Aim of the exercise
Copy out the data below. Keep every word as it is.

Data to use
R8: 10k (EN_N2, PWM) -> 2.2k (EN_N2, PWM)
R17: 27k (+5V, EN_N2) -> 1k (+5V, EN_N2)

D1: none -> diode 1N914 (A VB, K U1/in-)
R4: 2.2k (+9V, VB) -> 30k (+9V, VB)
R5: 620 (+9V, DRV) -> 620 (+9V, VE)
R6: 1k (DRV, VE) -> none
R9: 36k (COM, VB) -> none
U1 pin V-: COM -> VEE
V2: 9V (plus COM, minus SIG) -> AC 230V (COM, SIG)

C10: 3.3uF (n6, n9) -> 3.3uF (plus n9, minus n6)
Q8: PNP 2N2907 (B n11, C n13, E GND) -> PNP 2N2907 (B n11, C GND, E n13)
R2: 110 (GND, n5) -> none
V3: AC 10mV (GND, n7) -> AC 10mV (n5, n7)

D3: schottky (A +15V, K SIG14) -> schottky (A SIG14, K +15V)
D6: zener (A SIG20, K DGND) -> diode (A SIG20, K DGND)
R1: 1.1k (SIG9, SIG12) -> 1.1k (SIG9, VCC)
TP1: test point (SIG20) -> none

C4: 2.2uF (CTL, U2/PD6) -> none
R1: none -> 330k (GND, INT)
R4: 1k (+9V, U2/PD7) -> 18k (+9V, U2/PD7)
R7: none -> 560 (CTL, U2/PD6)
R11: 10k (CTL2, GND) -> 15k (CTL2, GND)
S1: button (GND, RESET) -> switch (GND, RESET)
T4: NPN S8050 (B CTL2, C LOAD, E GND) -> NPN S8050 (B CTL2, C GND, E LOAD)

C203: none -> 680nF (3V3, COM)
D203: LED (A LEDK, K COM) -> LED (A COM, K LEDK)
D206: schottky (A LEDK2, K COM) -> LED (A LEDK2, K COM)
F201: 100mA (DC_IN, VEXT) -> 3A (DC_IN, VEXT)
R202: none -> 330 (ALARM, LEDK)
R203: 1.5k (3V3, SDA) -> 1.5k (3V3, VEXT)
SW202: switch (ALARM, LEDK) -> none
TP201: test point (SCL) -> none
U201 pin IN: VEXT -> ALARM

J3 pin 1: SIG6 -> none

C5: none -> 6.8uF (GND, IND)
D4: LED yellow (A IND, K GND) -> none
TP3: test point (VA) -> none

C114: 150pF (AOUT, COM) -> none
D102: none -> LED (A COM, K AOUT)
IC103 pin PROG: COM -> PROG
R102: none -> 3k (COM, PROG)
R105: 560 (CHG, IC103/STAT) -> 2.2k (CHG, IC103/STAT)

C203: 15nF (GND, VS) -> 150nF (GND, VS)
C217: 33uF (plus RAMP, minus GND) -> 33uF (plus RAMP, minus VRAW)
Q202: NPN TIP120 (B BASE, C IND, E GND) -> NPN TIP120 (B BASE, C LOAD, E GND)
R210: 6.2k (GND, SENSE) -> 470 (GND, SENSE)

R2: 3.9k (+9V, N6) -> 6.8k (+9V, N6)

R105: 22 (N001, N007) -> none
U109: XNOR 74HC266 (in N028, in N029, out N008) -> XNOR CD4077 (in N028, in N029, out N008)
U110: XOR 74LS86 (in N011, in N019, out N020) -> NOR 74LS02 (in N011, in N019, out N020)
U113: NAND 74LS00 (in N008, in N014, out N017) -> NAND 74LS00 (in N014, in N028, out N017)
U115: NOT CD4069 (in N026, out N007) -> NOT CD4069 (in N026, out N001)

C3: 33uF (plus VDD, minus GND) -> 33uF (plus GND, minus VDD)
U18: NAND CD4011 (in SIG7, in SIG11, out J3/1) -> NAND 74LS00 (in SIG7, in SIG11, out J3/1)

Output of the task
R8: 10k (EN_N2, PWM) -> 2.2k (EN_N2, PWM)
R17: 27k (+5V, EN_N2) -> 1k (+5V, EN_N2)

D1: none -> diode 1N914 (A VB, K U1/in-)
R4: 2.2k (+9V, VB) -> 30k (+9V, VB)
R5: 620 (+9V, DRV) -> 620 (+9V, VE)
R6: 1k (DRV, VE) -> none
R9: 36k (COM, VB) -> none
U1 pin V-: COM -> VEE
V2: 9V (plus COM, minus SIG) -> AC 230V (COM, SIG)

C10: 3.3uF (n6, n9) -> 3.3uF (plus n9, minus n6)
Q8: PNP 2N2907 (B n11, C n13, E GND) -> PNP 2N2907 (B n11, C GND, E n13)
R2: 110 (GND, n5) -> none
V3: AC 10mV (GND, n7) -> AC 10mV (n5, n7)

D3: schottky (A +15V, K SIG14) -> schottky (A SIG14, K +15V)
D6: zener (A SIG20, K DGND) -> diode (A SIG20, K DGND)
R1: 1.1k (SIG9, SIG12) -> 1.1k (SIG9, VCC)
TP1: test point (SIG20) -> none

C4: 2.2uF (CTL, U2/PD6) -> none
R1: none -> 330k (GND, INT)
R4: 1k (+9V, U2/PD7) -> 18k (+9V, U2/PD7)
R7: none -> 560 (CTL, U2/PD6)
R11: 10k (CTL2, GND) -> 15k (CTL2, GND)
S1: button (GND, RESET) -> switch (GND, RESET)
T4: NPN S8050 (B CTL2, C LOAD, E GND) -> NPN S8050 (B CTL2, C GND, E LOAD)

C203: none -> 680nF (3V3, COM)
D203: LED (A LEDK, K COM) -> LED (A COM, K LEDK)
D206: schottky (A LEDK2, K COM) -> LED (A LEDK2, K COM)
F201: 100mA (DC_IN, VEXT) -> 3A (DC_IN, VEXT)
R202: none -> 330 (ALARM, LEDK)
R203: 1.5k (3V3, SDA) -> 1.5k (3V3, VEXT)
SW202: switch (ALARM, LEDK) -> none
TP201: test point (SCL) -> none
U201 pin IN: VEXT -> ALARM

J3 pin 1: SIG6 -> none

C5: none -> 6.8uF (GND, IND)
D4: LED yellow (A IND, K GND) -> none
TP3: test point (VA) -> none

C114: 150pF (AOUT, COM) -> none
D102: none -> LED (A COM, K AOUT)
IC103 pin PROG: COM -> PROG
R102: none -> 3k (COM, PROG)
R105: 560 (CHG, IC103/STAT) -> 2.2k (CHG, IC103/STAT)

C203: 15nF (GND, VS) -> 150nF (GND, VS)
C217: 33uF (plus RAMP, minus GND) -> 33uF (plus RAMP, minus VRAW)
Q202: NPN TIP120 (B BASE, C IND, E GND) -> NPN TIP120 (B BASE, C LOAD, E GND)
R210: 6.2k (GND, SENSE) -> 470 (GND, SENSE)

R2: 3.9k (+9V, N6) -> 6.8k (+9V, N6)

R105: 22 (N001, N007) -> none
U109: XNOR 74HC266 (in N028, in N029, out N008) -> XNOR CD4077 (in N028, in N029, out N008)
U110: XOR 74LS86 (in N011, in N019, out N020) -> NOR 74LS02 (in N011, in N019, out N020)
U113: NAND 74LS00 (in N008, in N014, out N017) -> NAND 74LS00 (in N014, in N028, out N017)
U115: NOT CD4069 (in N026, out N007) -> NOT CD4069 (in N026, out N001)

C3: 33uF (plus VDD, minus GND) -> 33uF (plus GND, minus VDD)
U18: NAND CD4011 (in SIG7, in SIG11, out J3/1) -> NAND 74LS00 (in SIG7, in SIG11, out J3/1)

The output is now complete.